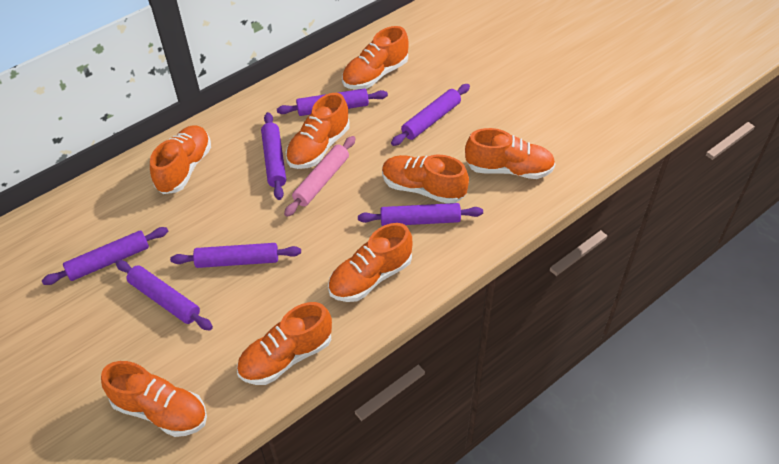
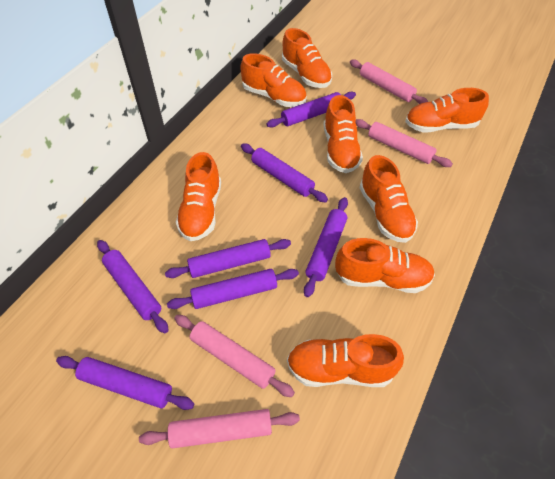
pink rolling pin: 1 -> 4

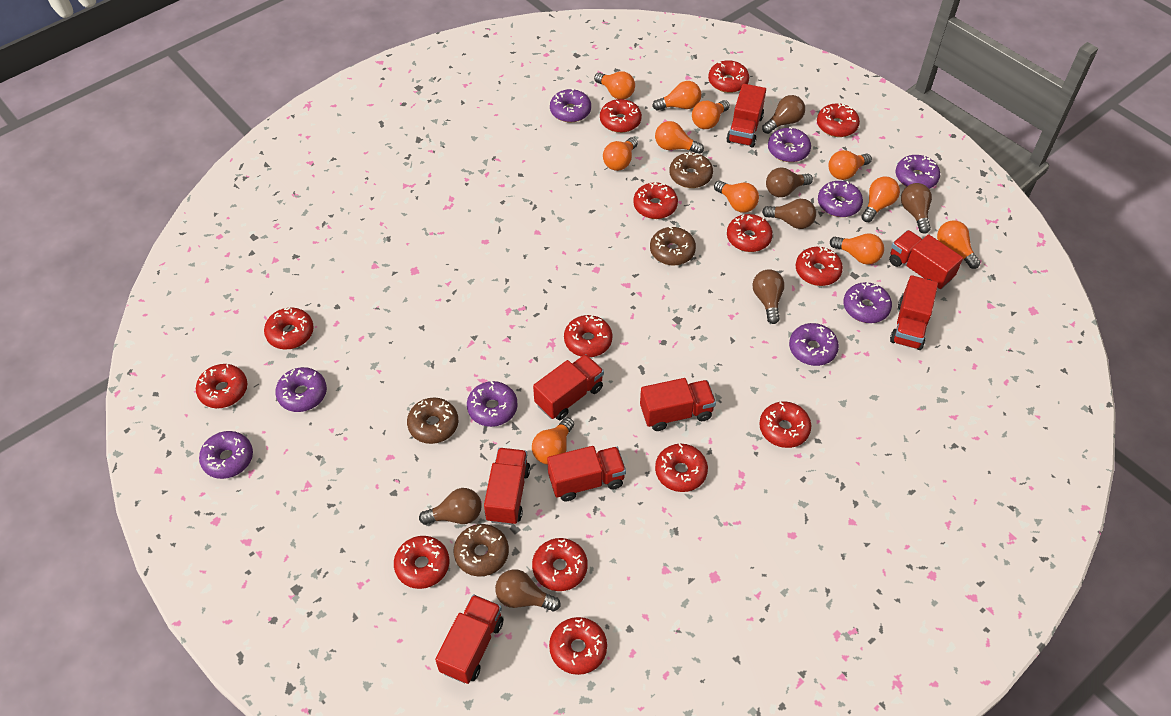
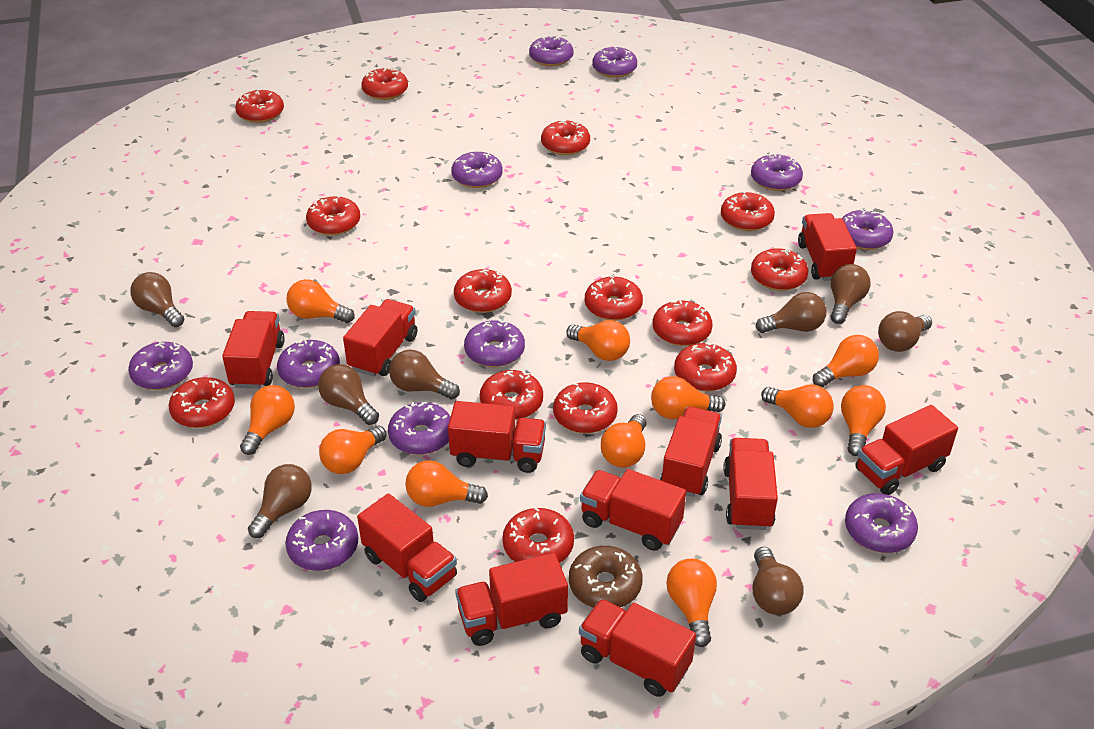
brown donut: 4 -> 1
brown light bulb: 7 -> 8
purple donut: 9 -> 11
red truck: 8 -> 11

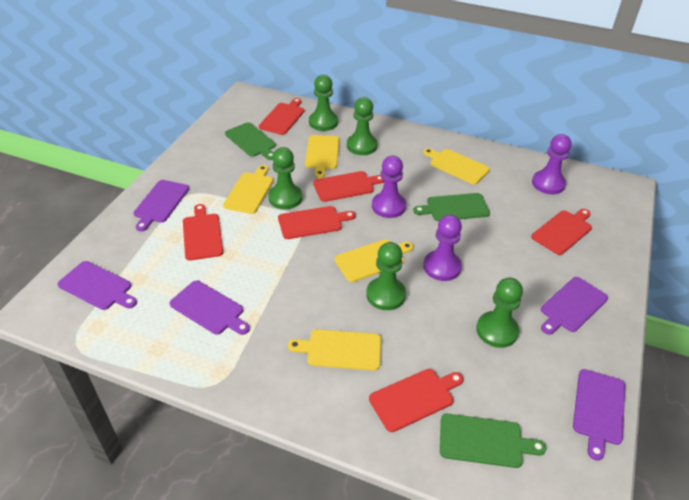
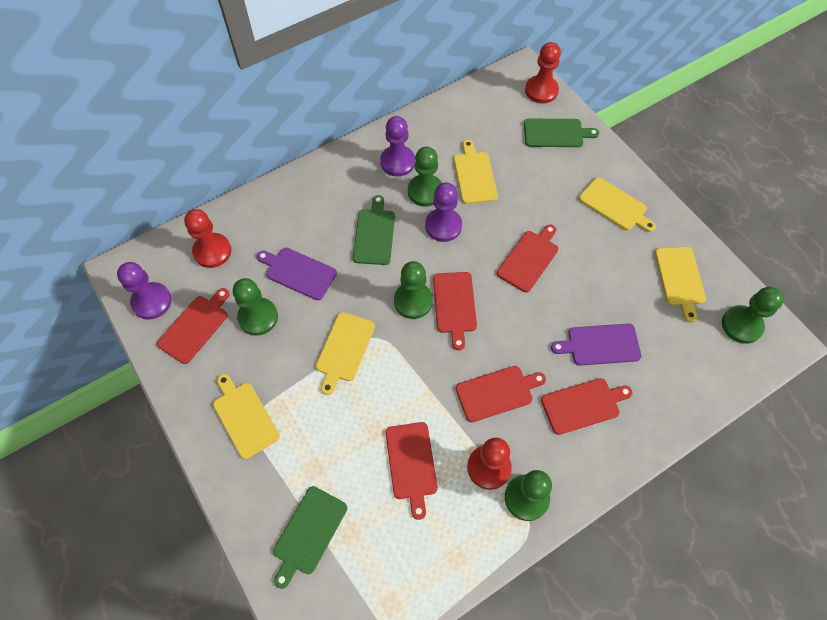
purple cutting board: 5 -> 2
red pawn: 0 -> 3

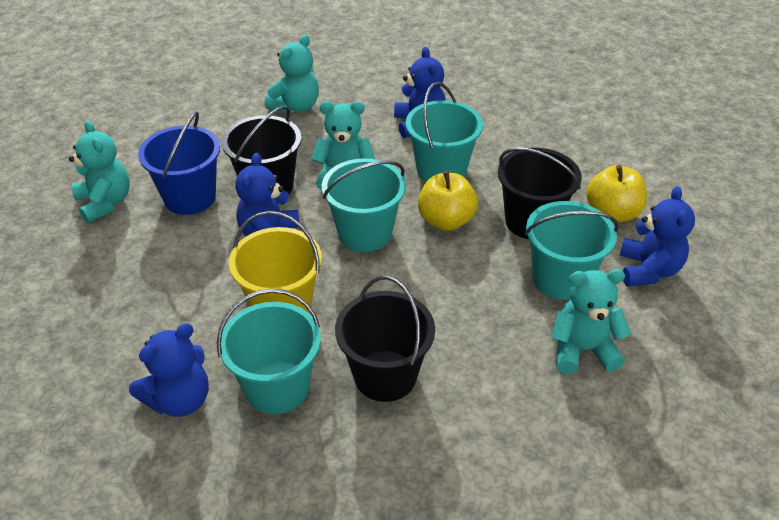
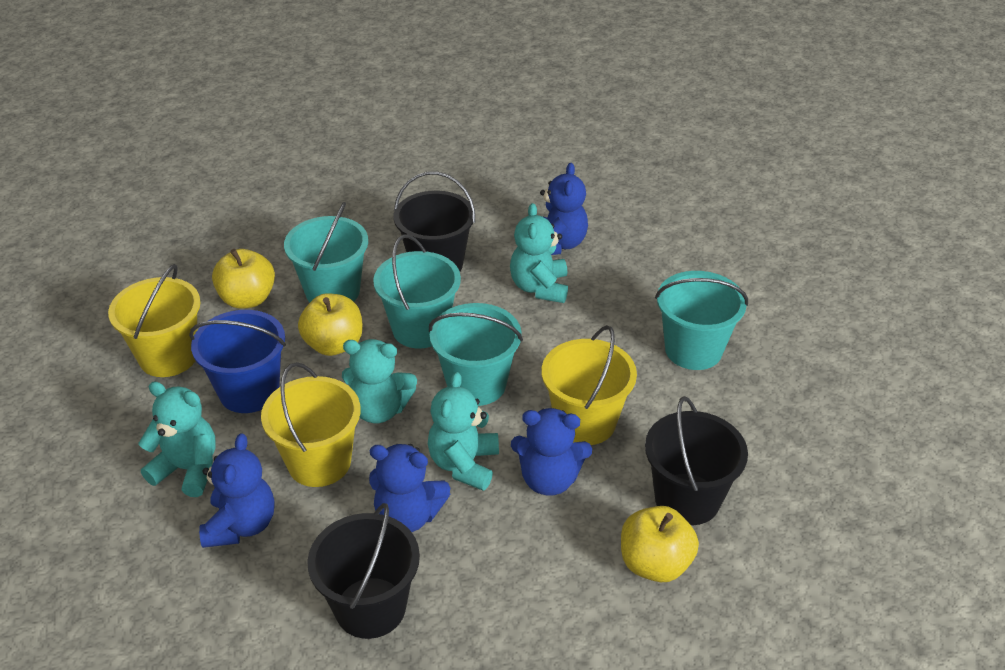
yellow apple: 2 -> 3
yellow bucket: 1 -> 3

· · · · · · ·

**What to work on:** Retype the material in full, exactly as written, and exclude the pictures.

**Result for this exercise:**
pink rolling pin: 1 -> 4

brown donut: 4 -> 1
brown light bulb: 7 -> 8
purple donut: 9 -> 11
red truck: 8 -> 11

purple cutting board: 5 -> 2
red pawn: 0 -> 3

yellow apple: 2 -> 3
yellow bucket: 1 -> 3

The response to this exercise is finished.